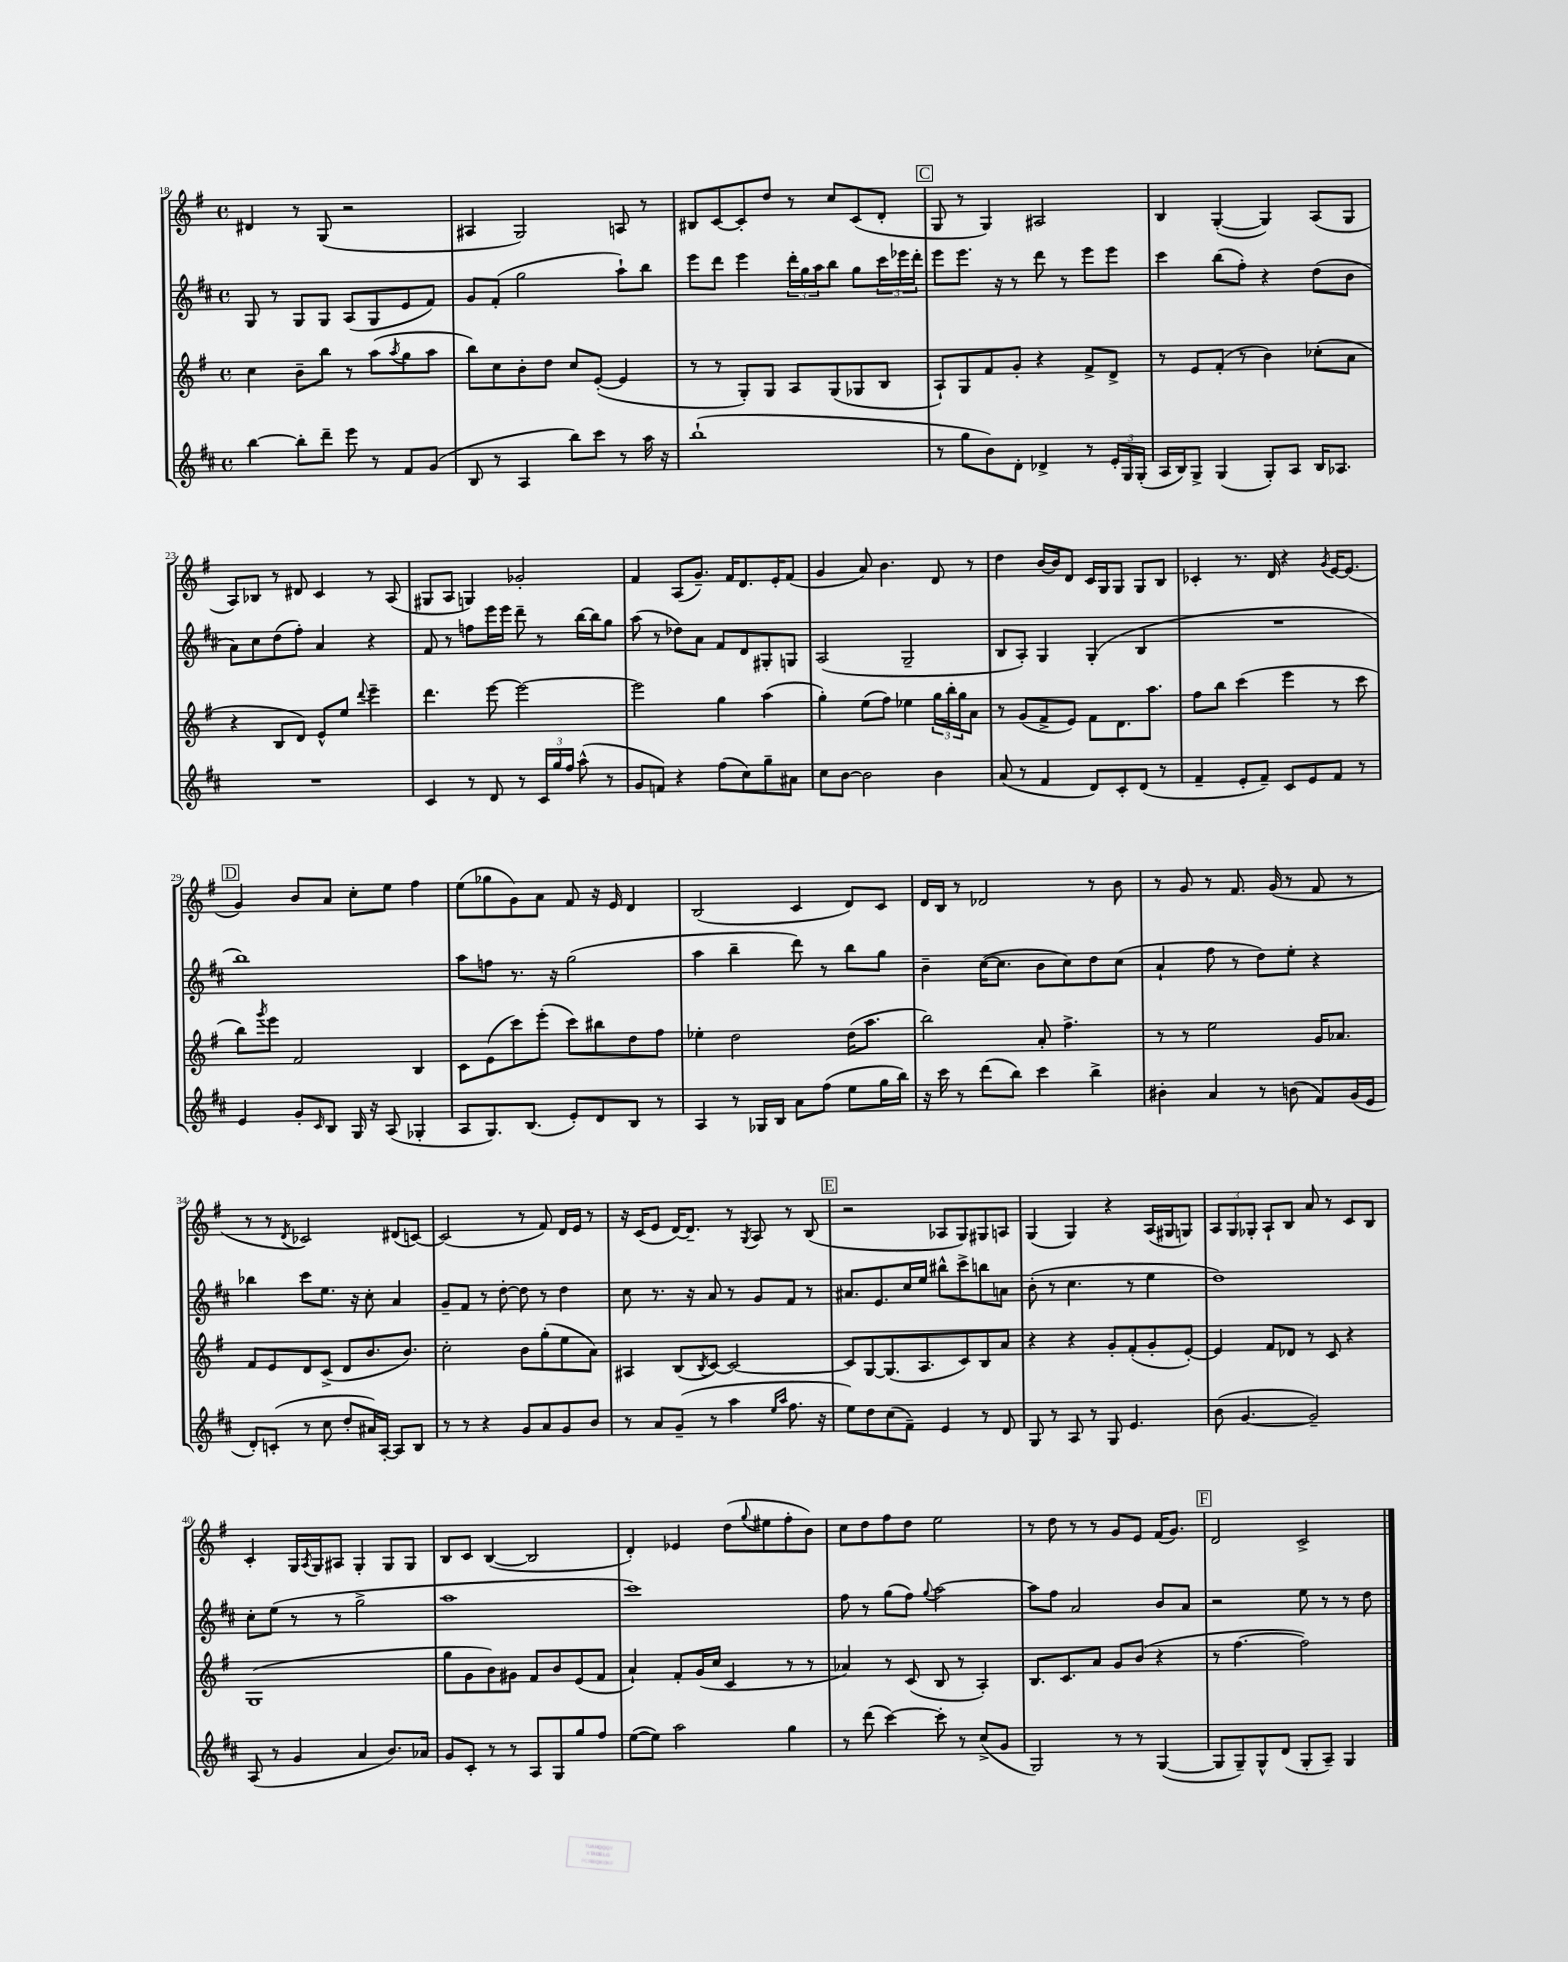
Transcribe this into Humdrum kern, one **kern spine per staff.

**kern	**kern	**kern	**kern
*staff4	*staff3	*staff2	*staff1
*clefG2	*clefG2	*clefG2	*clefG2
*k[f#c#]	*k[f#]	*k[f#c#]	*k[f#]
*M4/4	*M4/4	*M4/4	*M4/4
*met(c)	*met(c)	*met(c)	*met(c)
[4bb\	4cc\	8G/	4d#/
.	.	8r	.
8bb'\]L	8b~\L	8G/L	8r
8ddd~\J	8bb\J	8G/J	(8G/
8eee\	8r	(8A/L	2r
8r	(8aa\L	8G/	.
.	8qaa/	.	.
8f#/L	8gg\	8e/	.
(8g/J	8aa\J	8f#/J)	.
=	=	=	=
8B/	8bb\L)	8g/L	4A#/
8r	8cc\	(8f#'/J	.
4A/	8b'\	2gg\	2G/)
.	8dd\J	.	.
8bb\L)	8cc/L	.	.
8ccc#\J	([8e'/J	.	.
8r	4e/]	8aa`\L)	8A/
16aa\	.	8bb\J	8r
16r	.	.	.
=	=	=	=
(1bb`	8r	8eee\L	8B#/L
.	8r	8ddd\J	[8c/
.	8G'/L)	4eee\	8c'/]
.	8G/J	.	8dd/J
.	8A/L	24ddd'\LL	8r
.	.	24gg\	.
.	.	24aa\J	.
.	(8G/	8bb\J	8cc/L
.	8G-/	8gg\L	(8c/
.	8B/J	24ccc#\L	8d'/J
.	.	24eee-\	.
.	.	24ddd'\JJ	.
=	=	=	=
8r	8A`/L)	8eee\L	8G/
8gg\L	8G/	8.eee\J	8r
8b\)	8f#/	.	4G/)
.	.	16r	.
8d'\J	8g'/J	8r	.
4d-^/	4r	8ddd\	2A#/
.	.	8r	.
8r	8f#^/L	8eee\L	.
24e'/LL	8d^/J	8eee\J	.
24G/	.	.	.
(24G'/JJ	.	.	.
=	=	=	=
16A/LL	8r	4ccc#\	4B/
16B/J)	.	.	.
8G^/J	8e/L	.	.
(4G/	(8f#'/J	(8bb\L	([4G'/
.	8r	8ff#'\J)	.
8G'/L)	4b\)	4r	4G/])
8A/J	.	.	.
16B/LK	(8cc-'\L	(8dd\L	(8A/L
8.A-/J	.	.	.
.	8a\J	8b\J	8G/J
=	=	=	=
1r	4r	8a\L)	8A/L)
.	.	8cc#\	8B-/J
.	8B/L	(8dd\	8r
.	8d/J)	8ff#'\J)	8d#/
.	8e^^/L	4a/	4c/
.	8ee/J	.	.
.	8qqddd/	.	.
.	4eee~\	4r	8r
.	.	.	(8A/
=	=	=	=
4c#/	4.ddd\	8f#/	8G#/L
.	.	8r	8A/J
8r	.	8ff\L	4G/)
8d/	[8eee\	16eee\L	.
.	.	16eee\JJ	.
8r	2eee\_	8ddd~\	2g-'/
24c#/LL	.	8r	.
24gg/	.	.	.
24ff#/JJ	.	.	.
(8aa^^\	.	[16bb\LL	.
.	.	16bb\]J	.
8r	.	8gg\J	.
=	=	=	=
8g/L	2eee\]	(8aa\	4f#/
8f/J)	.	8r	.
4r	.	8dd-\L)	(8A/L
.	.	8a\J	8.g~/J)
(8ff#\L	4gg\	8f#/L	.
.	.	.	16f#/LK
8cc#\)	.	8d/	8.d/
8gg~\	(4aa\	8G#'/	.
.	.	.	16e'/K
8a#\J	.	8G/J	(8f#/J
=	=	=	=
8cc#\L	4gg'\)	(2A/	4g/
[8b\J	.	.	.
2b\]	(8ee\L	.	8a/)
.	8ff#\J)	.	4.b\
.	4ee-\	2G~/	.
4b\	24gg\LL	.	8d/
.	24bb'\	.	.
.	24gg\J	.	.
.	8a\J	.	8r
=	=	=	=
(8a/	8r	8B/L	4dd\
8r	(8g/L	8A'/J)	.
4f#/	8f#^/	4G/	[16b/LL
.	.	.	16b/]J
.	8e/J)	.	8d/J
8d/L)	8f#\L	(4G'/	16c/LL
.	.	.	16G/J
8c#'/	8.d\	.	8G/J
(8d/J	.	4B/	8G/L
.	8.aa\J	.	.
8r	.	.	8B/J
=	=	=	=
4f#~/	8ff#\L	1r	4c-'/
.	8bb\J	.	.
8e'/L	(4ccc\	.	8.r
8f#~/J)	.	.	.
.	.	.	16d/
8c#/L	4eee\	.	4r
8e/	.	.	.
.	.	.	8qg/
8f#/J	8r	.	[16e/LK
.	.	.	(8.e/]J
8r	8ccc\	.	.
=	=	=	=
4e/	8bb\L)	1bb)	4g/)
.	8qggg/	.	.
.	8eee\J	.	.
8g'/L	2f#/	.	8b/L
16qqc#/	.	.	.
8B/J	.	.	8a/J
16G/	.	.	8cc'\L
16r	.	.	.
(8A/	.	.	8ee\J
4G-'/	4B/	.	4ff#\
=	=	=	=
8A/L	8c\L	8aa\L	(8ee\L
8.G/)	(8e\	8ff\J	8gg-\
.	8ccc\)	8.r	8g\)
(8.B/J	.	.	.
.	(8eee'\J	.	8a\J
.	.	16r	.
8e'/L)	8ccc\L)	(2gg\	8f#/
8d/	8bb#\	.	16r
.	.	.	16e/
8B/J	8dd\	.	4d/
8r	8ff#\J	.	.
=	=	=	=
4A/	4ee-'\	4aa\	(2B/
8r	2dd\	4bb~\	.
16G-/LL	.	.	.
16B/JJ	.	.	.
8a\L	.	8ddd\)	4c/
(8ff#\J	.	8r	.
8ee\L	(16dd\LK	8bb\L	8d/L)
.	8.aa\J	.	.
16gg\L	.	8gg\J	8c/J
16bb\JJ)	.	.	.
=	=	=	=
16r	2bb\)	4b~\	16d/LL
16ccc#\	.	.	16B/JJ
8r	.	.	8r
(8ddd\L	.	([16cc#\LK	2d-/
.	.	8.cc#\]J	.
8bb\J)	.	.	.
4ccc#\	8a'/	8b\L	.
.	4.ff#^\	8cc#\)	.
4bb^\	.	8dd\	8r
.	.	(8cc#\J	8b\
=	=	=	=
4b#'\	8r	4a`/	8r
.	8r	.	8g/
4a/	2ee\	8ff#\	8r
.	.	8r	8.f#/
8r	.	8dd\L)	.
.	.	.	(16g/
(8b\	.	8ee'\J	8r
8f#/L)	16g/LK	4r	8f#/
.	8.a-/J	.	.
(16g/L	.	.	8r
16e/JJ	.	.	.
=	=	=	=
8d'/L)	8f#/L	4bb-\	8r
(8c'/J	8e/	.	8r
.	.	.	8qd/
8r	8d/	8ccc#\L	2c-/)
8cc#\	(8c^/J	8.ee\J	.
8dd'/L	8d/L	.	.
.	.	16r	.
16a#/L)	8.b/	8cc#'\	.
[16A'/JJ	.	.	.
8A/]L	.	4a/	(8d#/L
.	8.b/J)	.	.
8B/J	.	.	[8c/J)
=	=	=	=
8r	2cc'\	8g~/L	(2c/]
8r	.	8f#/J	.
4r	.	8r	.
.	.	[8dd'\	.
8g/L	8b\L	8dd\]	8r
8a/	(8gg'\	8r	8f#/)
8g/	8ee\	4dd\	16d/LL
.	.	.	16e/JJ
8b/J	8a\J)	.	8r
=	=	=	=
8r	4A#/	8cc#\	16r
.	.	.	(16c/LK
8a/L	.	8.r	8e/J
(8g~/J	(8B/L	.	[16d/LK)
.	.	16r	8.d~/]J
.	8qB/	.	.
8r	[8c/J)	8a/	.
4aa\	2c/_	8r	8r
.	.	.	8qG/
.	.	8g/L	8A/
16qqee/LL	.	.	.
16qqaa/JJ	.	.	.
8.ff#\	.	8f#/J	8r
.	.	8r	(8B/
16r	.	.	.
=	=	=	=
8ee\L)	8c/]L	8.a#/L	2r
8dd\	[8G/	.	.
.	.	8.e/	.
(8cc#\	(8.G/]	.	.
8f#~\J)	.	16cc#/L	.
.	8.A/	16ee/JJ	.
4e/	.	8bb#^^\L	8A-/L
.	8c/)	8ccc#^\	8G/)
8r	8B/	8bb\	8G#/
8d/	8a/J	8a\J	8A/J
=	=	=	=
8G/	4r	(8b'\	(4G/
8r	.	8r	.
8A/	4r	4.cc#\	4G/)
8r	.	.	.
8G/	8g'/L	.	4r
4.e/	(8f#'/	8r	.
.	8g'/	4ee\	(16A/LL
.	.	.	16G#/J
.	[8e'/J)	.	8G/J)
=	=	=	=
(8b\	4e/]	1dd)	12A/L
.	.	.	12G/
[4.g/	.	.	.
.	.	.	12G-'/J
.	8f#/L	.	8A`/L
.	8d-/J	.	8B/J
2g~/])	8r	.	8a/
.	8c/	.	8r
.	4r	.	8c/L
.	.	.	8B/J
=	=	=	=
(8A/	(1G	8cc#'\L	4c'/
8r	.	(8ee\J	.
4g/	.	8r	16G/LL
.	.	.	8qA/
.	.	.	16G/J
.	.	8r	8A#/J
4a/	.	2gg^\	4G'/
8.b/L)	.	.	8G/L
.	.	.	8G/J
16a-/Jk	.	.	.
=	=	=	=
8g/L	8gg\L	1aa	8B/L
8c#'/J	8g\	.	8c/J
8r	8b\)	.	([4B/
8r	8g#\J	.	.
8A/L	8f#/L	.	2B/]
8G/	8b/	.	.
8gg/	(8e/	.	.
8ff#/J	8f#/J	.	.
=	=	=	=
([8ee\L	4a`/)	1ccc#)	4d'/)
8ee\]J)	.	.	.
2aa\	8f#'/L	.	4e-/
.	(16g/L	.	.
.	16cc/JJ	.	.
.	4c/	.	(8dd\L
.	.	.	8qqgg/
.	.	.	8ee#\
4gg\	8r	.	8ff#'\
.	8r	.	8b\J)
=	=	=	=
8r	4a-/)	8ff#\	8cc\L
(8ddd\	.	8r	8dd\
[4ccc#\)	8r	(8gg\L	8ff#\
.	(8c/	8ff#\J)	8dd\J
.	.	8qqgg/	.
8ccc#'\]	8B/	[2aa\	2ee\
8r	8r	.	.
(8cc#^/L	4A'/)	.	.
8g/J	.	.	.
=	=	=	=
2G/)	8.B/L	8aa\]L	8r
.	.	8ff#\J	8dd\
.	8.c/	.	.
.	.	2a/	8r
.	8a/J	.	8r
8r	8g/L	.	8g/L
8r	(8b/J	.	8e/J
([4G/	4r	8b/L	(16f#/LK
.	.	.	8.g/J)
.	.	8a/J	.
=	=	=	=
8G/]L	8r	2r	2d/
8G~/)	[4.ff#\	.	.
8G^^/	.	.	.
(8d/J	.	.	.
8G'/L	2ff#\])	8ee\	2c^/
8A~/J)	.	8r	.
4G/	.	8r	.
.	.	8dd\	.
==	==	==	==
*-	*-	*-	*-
___
## Directions for this task
Collect every line of the records above that contains the string "kern". Case counts.

## Exercise response
Transcribe this into Humdrum kern, one **kern spine per staff.
**kern	**kern	**kern	**kern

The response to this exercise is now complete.